● Your instructions
Beneath this line sits some data. Return only its lines from the one holding "(708, 177) = (519, 288): yellow" through the one holding "(123, 284) = (726, 242): green", inclusive, exactly, with the images removed.
────────────────────────────────────────
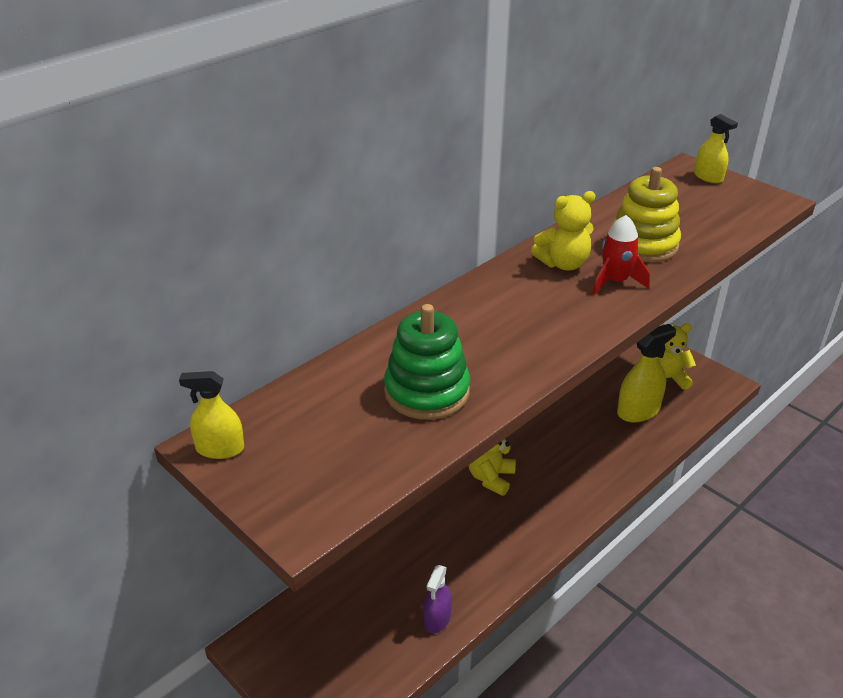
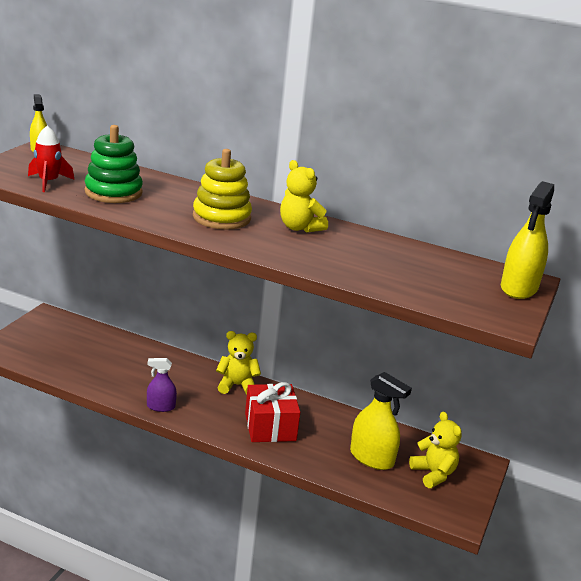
camera: 65 degrees right, 10 degrees down
(437, 619) = (90, 377): purple spray bottle -> purple spray bottle (161, 406)
(576, 470) = (270, 427): none -> red gift
(615, 281) = (289, 246): red rocket -> red rocket (49, 182)
(643, 244) = (358, 257): yellow stacking toy -> yellow stacking toy (221, 217)
(708, 177) = (519, 288): yellow spray bottle -> yellow spray bottle, size x1.64

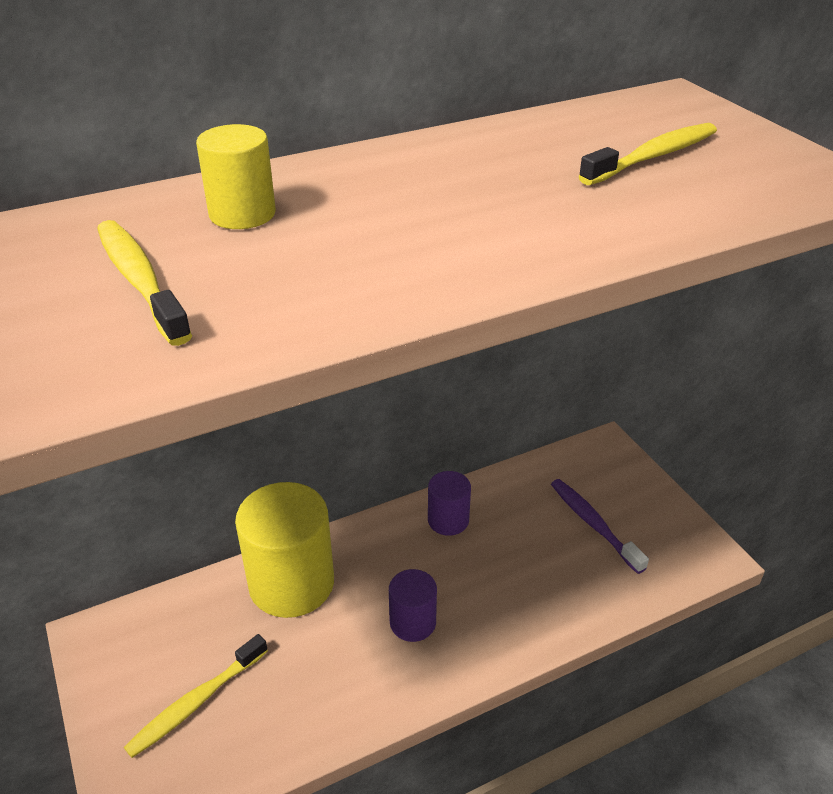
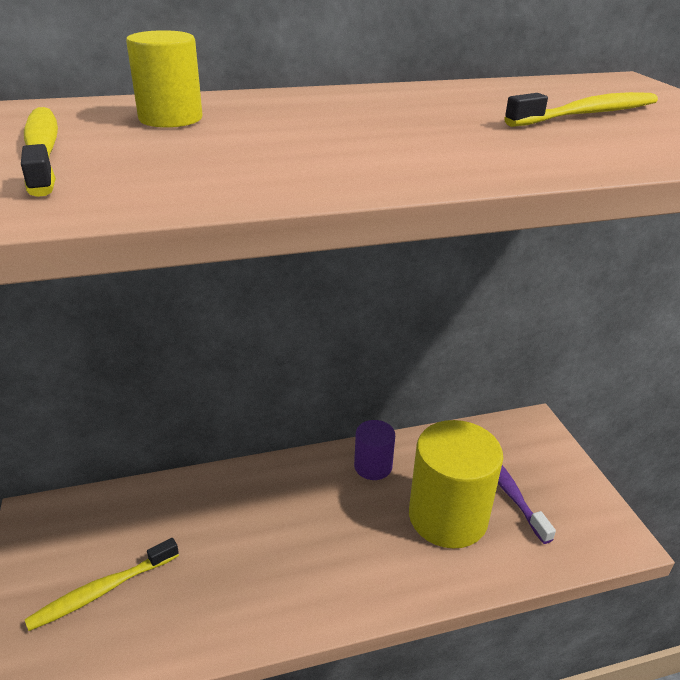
camera: 10 degrees right, 5 degrees down
(291, 583) = (218, 499): yellow cylinder -> yellow cylinder (448, 517)
(412, 622) = (317, 553): purple cylinder -> none

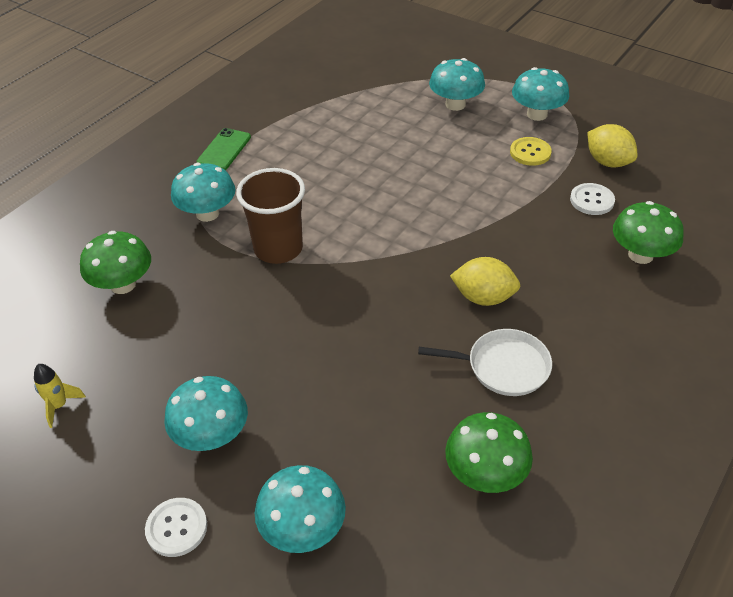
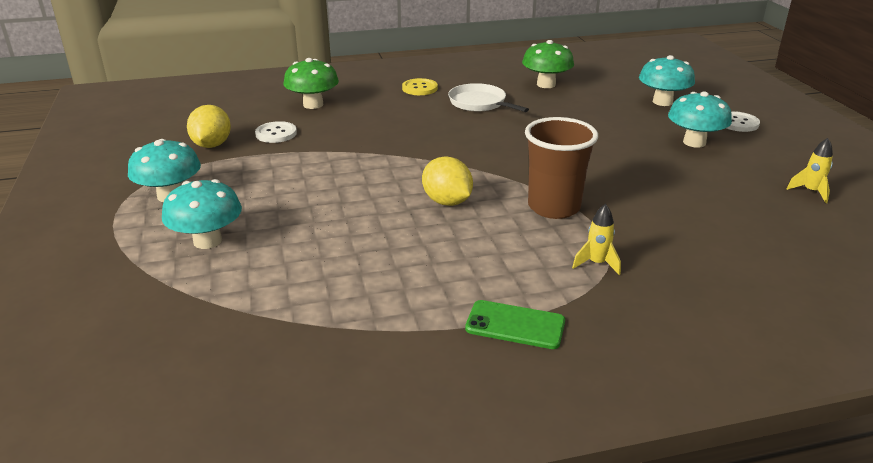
camera: 140 degrees left, 15 degrees down
(123, 284) = (726, 242): green mushroom -> none
(207, 213) = (596, 264): turquoise mushroom -> yellow rocket
(224, 150) = (515, 325): green phone -> green phone turned 45 degrees clockwise
(483, 297) = (441, 126): yellow lemon -> yellow lemon (447, 202)
(530, 152) = (244, 174): yellow button -> yellow button (419, 88)

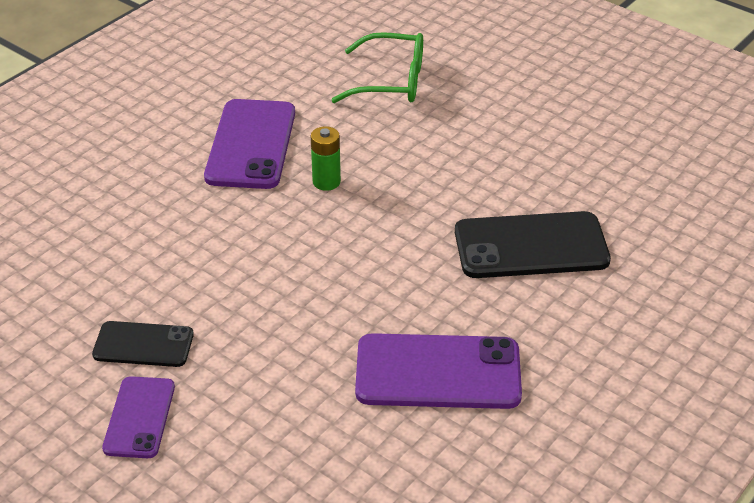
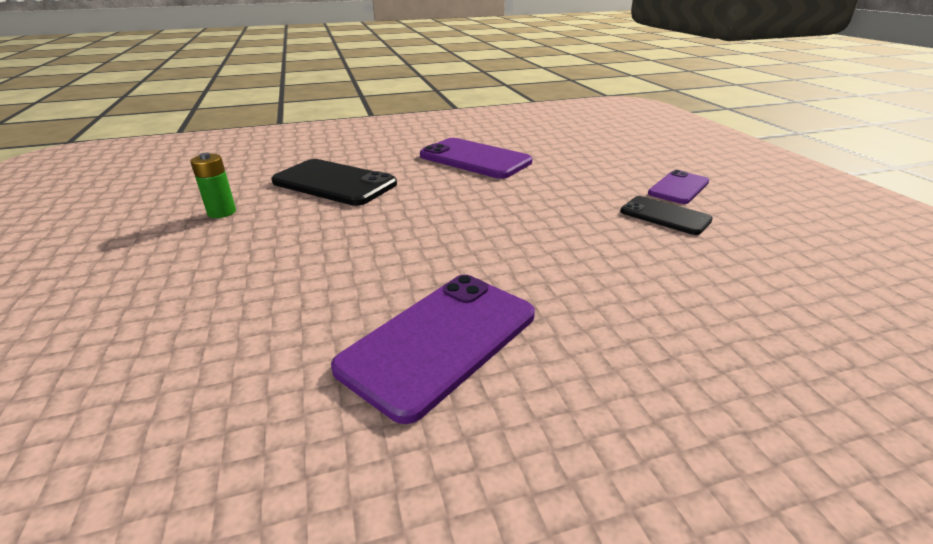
camera: 145 degrees left, 10 degrees down
(326, 182) = (408, 268): green battery -> green battery (222, 212)
(391, 81) = (168, 352): green glasses -> none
────────────────────────────────────────
● Response box
(708, 177) = (519, 288): yellow spray bottle -> yellow spray bottle, size x1.64

camera: 10 degrees right, 5 degrees down
(291, 583) = (218, 499): yellow cylinder -> yellow cylinder (448, 517)
(412, 622) = (317, 553): purple cylinder -> none

camera: 140 degrees left, 15 degrees down
(123, 284) = (726, 242): green mushroom -> none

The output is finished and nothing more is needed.